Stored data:
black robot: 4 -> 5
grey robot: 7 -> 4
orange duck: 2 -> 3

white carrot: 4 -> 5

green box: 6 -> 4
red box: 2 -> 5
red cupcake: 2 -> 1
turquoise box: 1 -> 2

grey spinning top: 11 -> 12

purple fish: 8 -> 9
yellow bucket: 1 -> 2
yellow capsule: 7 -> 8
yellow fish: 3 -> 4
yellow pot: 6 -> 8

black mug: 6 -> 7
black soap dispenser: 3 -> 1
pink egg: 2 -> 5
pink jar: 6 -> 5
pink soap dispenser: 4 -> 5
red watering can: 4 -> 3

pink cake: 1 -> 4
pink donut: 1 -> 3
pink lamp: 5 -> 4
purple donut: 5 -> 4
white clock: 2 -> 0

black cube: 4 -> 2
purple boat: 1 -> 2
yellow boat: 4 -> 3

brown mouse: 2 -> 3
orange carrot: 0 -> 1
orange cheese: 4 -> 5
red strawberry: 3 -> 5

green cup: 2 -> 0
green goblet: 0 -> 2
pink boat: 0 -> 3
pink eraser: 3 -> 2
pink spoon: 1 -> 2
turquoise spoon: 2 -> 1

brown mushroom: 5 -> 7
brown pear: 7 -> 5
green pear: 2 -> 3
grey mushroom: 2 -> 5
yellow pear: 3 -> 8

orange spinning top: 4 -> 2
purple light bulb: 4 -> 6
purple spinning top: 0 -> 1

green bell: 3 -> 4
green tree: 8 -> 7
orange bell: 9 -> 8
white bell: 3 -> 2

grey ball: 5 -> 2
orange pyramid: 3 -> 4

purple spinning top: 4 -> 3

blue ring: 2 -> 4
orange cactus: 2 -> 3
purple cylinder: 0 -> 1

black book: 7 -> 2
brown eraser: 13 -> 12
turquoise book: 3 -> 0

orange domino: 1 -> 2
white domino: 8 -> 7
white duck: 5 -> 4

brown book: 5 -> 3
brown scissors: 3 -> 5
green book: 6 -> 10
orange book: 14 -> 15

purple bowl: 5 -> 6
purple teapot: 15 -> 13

_WHAT TO WORK ON:_ Please tally the lines above that include the word "pink" and answer with the number by itself.

_TASK SOLUTION:_ 9